_WHAT YOU HAVE TO DO_
For this exercise, reproduce the entries below exactly, but only from the line containing "D1: LED white" through the line containing "R3: 1.5k (DAC, HEAT) -> 1.5k (IND, STAT)", both included.

*** RECORDS FOR THIS EXERCISE Section Begins ***

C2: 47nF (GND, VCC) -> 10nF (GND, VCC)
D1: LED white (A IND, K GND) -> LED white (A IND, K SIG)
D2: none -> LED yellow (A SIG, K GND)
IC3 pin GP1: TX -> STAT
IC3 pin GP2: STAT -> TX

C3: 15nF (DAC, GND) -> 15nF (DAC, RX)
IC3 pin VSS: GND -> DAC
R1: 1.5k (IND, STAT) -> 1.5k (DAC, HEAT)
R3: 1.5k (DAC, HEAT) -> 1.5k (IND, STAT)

*** RECORDS FOR THIS EXERCISE Section Ends ***
*** RECORDS FOR THIS EXERCISE Section Begins ***

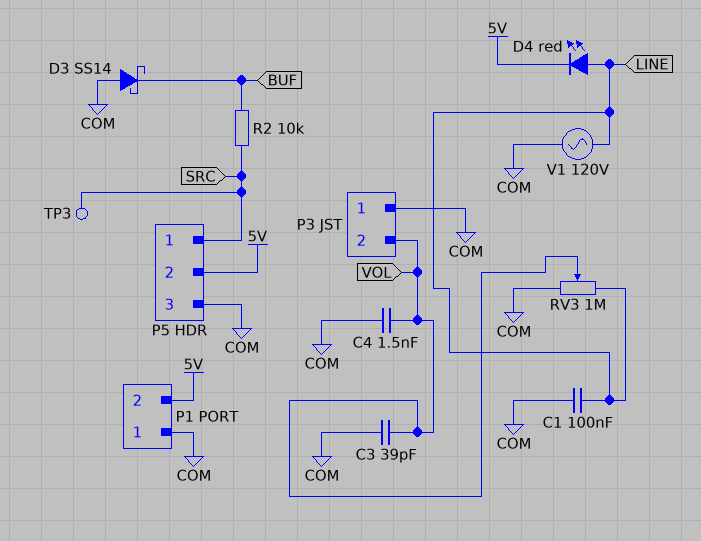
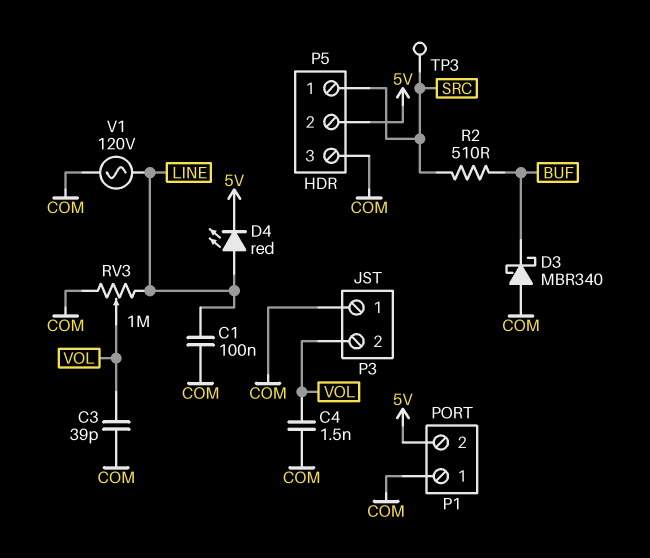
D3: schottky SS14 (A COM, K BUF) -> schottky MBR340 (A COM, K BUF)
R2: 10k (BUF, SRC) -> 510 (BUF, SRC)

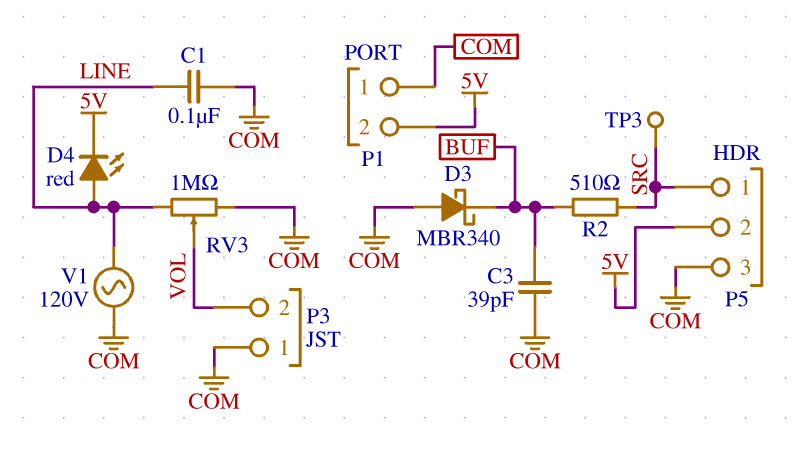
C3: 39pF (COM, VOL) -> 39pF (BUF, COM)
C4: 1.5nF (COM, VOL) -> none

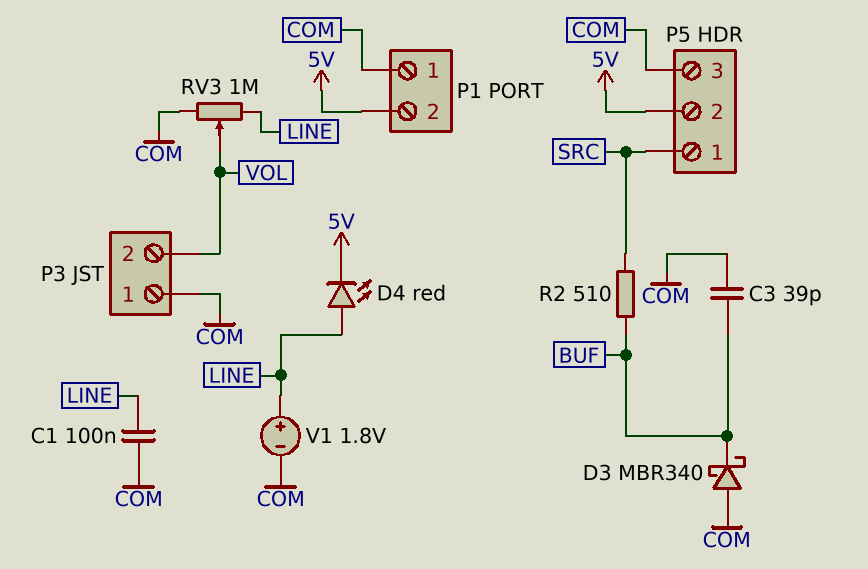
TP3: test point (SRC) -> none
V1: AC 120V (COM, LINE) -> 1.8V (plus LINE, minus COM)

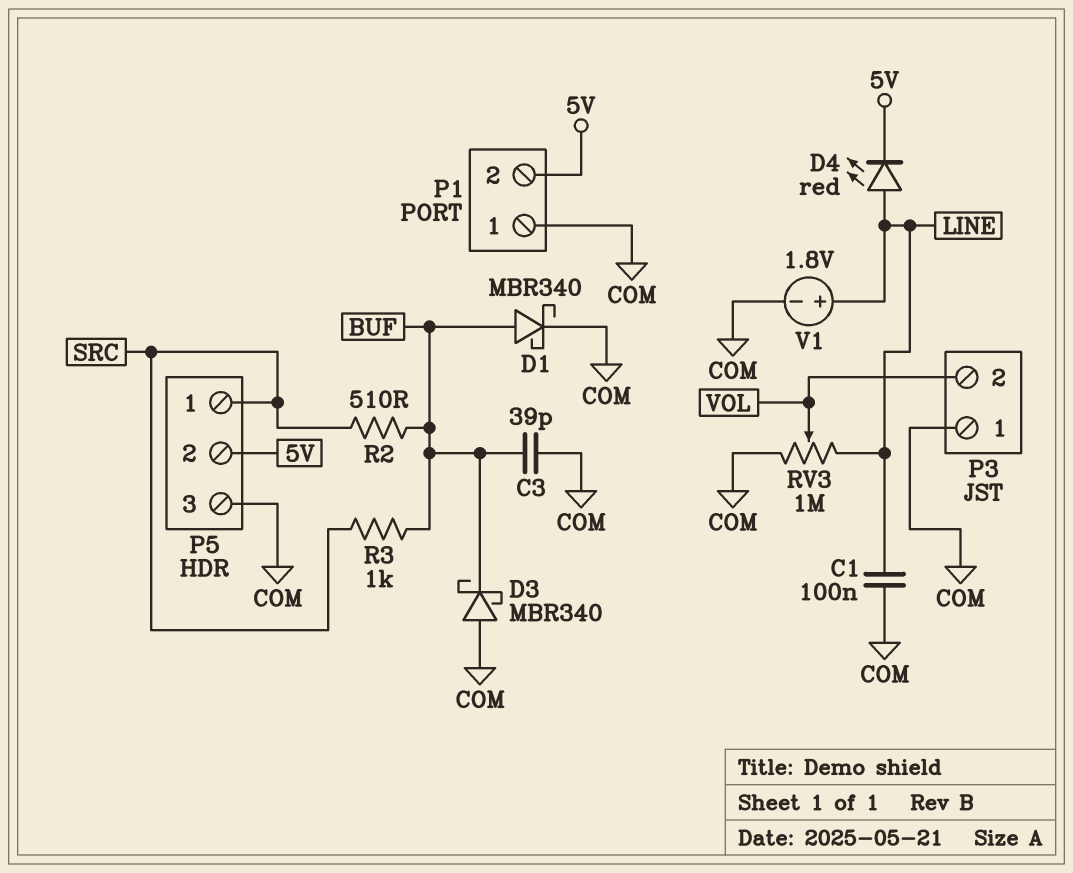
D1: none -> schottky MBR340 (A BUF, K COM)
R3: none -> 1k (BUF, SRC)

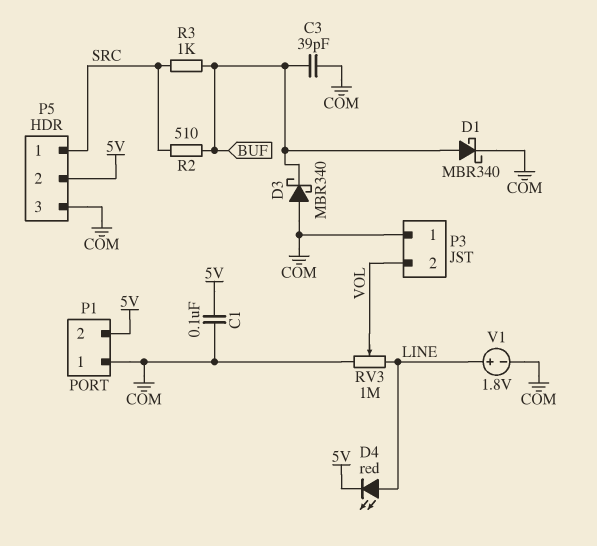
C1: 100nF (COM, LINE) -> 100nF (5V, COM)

*** RECORDS FOR THIS EXERCISE Section Ends ***

_EXERCISE OUTPUT_
D1: LED white (A IND, K GND) -> LED white (A IND, K SIG)
D2: none -> LED yellow (A SIG, K GND)
IC3 pin GP1: TX -> STAT
IC3 pin GP2: STAT -> TX

C3: 15nF (DAC, GND) -> 15nF (DAC, RX)
IC3 pin VSS: GND -> DAC
R1: 1.5k (IND, STAT) -> 1.5k (DAC, HEAT)
R3: 1.5k (DAC, HEAT) -> 1.5k (IND, STAT)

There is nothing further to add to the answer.